◆ **EXERCISE REQUIREMENTS**
The line containing "LED1 pin SIG: D22 -> RX2" marks the end: write out exactly every line from the first line of the data below through that line, and only those.

◆ **SUPPLIED INFORMATION**

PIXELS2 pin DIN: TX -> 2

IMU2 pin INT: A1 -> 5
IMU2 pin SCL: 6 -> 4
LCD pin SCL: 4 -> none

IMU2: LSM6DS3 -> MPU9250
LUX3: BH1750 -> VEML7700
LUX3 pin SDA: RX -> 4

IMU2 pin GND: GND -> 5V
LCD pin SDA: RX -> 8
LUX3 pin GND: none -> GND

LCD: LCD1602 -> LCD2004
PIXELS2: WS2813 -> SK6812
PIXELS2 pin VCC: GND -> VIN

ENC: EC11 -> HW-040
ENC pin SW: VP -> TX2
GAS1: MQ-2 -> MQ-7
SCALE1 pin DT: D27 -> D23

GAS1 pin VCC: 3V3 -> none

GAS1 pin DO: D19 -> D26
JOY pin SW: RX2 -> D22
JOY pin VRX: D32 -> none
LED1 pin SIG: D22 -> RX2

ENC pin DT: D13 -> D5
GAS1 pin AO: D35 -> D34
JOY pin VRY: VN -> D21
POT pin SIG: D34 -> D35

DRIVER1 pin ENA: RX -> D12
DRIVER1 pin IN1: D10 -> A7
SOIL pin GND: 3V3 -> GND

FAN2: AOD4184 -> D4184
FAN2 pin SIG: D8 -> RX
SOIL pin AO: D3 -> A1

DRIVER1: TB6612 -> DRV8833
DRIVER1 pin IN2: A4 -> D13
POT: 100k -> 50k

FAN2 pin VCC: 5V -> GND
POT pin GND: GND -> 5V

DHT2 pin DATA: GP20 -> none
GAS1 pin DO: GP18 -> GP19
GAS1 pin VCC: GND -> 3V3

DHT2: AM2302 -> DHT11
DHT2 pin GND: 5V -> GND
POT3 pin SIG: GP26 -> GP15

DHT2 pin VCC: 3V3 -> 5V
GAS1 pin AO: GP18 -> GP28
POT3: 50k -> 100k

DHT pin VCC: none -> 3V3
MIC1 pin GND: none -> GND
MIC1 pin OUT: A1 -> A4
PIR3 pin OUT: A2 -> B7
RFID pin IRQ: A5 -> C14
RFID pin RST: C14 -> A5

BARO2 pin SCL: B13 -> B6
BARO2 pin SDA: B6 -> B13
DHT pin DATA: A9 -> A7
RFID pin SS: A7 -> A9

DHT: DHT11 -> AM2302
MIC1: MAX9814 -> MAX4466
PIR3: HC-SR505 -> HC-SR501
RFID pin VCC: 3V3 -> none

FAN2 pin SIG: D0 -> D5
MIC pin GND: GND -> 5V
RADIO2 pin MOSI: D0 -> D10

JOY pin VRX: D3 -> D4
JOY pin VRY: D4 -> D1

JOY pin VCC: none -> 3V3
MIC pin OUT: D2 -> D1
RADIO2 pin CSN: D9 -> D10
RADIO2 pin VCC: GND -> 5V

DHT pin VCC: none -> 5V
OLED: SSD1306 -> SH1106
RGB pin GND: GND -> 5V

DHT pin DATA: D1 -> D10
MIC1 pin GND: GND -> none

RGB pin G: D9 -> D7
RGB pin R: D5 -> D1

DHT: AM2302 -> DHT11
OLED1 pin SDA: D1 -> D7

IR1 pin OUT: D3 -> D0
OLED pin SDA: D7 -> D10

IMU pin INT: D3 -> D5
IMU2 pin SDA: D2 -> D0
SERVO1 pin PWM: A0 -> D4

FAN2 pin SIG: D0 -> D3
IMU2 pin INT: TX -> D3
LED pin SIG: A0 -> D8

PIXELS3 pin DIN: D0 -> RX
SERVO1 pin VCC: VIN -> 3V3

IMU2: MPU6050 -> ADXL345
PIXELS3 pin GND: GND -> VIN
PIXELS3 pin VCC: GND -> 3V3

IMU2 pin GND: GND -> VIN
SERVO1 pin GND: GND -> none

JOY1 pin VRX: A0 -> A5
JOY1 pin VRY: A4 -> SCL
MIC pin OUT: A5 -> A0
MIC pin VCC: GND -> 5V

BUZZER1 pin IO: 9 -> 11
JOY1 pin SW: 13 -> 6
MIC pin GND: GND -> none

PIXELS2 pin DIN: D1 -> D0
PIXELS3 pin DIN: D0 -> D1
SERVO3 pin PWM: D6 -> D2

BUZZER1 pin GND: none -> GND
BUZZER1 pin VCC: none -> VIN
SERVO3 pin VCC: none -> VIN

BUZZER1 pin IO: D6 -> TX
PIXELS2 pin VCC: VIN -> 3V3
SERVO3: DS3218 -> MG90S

◆ **ANSWER TO THIS EXERCISE**
PIXELS2 pin DIN: TX -> 2

IMU2 pin INT: A1 -> 5
IMU2 pin SCL: 6 -> 4
LCD pin SCL: 4 -> none

IMU2: LSM6DS3 -> MPU9250
LUX3: BH1750 -> VEML7700
LUX3 pin SDA: RX -> 4

IMU2 pin GND: GND -> 5V
LCD pin SDA: RX -> 8
LUX3 pin GND: none -> GND

LCD: LCD1602 -> LCD2004
PIXELS2: WS2813 -> SK6812
PIXELS2 pin VCC: GND -> VIN

ENC: EC11 -> HW-040
ENC pin SW: VP -> TX2
GAS1: MQ-2 -> MQ-7
SCALE1 pin DT: D27 -> D23

GAS1 pin VCC: 3V3 -> none

GAS1 pin DO: D19 -> D26
JOY pin SW: RX2 -> D22
JOY pin VRX: D32 -> none
LED1 pin SIG: D22 -> RX2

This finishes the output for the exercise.